** Opening Input data block **

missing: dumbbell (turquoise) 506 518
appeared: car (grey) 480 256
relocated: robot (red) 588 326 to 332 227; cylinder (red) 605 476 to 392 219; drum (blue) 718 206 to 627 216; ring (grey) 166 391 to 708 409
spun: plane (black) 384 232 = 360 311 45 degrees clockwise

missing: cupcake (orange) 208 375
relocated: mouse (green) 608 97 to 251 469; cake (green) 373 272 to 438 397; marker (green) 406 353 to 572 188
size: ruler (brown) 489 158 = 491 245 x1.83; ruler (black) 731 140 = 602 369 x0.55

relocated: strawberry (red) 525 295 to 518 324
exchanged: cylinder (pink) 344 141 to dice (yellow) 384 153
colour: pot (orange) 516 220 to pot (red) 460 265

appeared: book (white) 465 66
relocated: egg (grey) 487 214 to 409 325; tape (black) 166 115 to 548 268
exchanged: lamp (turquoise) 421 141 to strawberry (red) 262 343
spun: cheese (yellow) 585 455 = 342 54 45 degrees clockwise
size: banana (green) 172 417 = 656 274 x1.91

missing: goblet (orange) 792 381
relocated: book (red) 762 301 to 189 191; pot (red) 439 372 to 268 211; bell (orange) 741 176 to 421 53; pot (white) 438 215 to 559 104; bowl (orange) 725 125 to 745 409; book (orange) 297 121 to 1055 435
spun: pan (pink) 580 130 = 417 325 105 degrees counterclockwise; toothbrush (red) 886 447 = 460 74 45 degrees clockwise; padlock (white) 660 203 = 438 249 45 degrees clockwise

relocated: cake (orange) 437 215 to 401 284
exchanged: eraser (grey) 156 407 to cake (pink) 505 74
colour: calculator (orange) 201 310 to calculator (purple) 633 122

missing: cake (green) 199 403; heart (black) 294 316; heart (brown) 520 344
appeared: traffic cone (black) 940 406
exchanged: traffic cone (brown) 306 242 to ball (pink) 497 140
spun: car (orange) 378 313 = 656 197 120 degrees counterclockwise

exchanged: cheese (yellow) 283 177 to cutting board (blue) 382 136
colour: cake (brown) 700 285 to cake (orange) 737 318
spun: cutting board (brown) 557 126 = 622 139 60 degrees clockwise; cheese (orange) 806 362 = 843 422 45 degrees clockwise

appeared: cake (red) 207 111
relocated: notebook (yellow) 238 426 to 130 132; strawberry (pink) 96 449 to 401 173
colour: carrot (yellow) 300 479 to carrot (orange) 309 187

** Closing Input data block **

Of the lines above, retype only those from the line containing "appeared: car (grey) 480 256" through the line containing "relocated: robot (red)", including both, exactly.

Written answer:
appeared: car (grey) 480 256
relocated: robot (red) 588 326 to 332 227; cylinder (red) 605 476 to 392 219; drum (blue) 718 206 to 627 216; ring (grey) 166 391 to 708 409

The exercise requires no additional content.